* [EXERCISE BRIEF] One part of the entries below is wanted: the lines from the one containing "lime brick A3" through the one containing "blue round brick F3". Write those out exactly and nothing else.

* [GIVEN RECORDS]
+++++

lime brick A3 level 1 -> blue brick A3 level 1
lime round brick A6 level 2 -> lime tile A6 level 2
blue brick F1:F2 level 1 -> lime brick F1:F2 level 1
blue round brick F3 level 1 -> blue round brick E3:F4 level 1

+++++

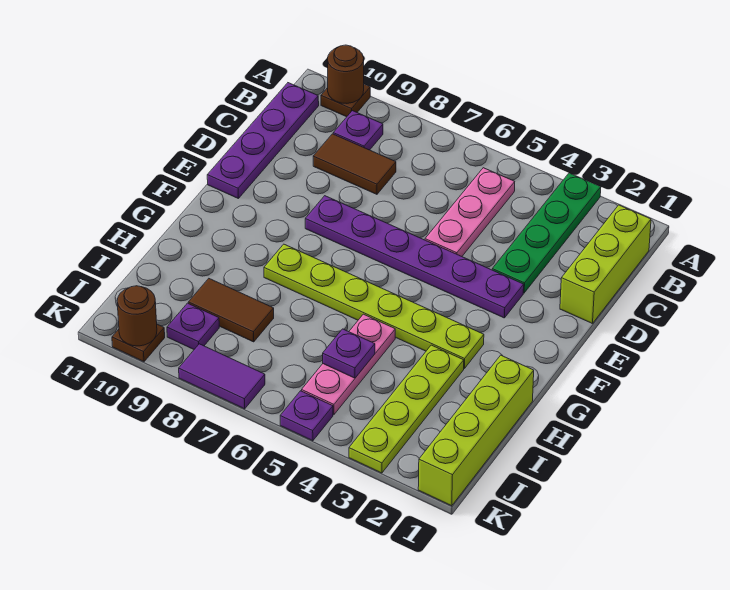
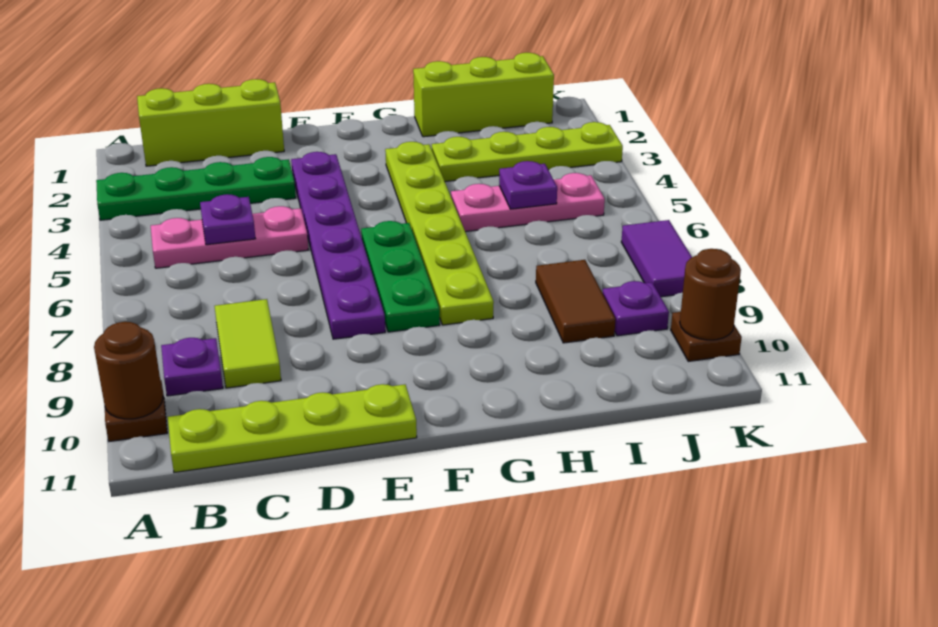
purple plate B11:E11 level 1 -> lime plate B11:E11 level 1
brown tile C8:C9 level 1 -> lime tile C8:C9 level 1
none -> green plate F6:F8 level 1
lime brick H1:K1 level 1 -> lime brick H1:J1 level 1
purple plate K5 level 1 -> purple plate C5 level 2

+++++

* [RESULT BELOW]
lime brick A3 level 1 -> blue brick A3 level 1
lime round brick A6 level 2 -> lime tile A6 level 2
blue brick F1:F2 level 1 -> lime brick F1:F2 level 1
blue round brick F3 level 1 -> blue round brick E3:F4 level 1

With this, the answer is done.